In this exercise, set down every entry that follows exactly as it appears.

• • • • • • •

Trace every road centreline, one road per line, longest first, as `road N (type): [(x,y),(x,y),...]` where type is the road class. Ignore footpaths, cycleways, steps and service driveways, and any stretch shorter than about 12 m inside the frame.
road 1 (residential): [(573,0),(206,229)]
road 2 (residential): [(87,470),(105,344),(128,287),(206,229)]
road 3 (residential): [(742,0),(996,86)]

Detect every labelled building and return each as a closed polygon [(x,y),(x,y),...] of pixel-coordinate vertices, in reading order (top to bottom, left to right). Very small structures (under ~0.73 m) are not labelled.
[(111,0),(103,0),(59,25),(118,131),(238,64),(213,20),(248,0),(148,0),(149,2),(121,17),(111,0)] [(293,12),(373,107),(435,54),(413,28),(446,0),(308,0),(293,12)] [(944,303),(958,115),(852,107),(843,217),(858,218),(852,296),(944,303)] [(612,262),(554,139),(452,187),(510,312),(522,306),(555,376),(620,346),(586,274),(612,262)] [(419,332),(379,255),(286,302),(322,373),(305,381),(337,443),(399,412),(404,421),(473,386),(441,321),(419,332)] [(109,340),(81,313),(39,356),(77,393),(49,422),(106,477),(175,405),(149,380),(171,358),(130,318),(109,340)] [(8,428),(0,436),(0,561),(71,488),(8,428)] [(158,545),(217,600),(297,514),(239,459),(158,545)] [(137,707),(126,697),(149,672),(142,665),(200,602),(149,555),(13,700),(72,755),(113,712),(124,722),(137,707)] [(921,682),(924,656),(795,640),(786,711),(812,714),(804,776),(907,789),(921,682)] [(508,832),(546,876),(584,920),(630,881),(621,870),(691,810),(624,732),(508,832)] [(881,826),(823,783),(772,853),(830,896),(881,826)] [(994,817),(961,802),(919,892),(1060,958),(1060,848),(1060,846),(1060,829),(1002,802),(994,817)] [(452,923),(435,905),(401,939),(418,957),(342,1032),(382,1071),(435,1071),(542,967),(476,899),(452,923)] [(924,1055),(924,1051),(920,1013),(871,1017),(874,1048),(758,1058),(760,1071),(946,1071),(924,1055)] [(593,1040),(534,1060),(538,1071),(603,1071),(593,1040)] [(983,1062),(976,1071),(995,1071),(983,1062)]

• • • • • • •

§ **EXPECTED OUTPUT**
Trace every road centreline, one road per line, longest first, as `road N (type): [(x,y),(x,y),...]` where type is the road class. Ignore footpaths, cycleways, steps and service driveways, and any stretch shorter than about 12 m inside the frame.
road 1 (residential): [(573,0),(206,229)]
road 2 (residential): [(87,470),(105,344),(128,287),(206,229)]
road 3 (residential): [(742,0),(996,86)]

Detect every labelled building and return each as a closed polygon [(x,y),(x,y),...] of pixel-coordinate vertices, in reading order (top to bottom, left to right). Very small structures (under ~0.73 m) are not labelled.
[(111,0),(103,0),(59,25),(118,131),(238,64),(213,20),(248,0),(148,0),(149,2),(121,17),(111,0)] [(293,12),(373,107),(435,54),(413,28),(446,0),(308,0),(293,12)] [(944,303),(958,115),(852,107),(843,217),(858,218),(852,296),(944,303)] [(612,262),(554,139),(452,187),(510,312),(522,306),(555,376),(620,346),(586,274),(612,262)] [(419,332),(379,255),(286,302),(322,373),(305,381),(337,443),(399,412),(404,421),(473,386),(441,321),(419,332)] [(109,340),(81,313),(39,356),(77,393),(49,422),(106,477),(175,405),(149,380),(171,358),(130,318),(109,340)] [(8,428),(0,436),(0,561),(71,488),(8,428)] [(158,545),(217,600),(297,514),(239,459),(158,545)] [(137,707),(126,697),(149,672),(142,665),(200,602),(149,555),(13,700),(72,755),(113,712),(124,722),(137,707)] [(921,682),(924,656),(795,640),(786,711),(812,714),(804,776),(907,789),(921,682)] [(508,832),(546,876),(584,920),(630,881),(621,870),(691,810),(624,732),(508,832)] [(881,826),(823,783),(772,853),(830,896),(881,826)] [(994,817),(961,802),(919,892),(1060,958),(1060,848),(1060,846),(1060,829),(1002,802),(994,817)] [(452,923),(435,905),(401,939),(418,957),(342,1032),(382,1071),(435,1071),(542,967),(476,899),(452,923)] [(924,1055),(924,1051),(920,1013),(871,1017),(874,1048),(758,1058),(760,1071),(946,1071),(924,1055)] [(593,1040),(534,1060),(538,1071),(603,1071),(593,1040)] [(983,1062),(976,1071),(995,1071),(983,1062)]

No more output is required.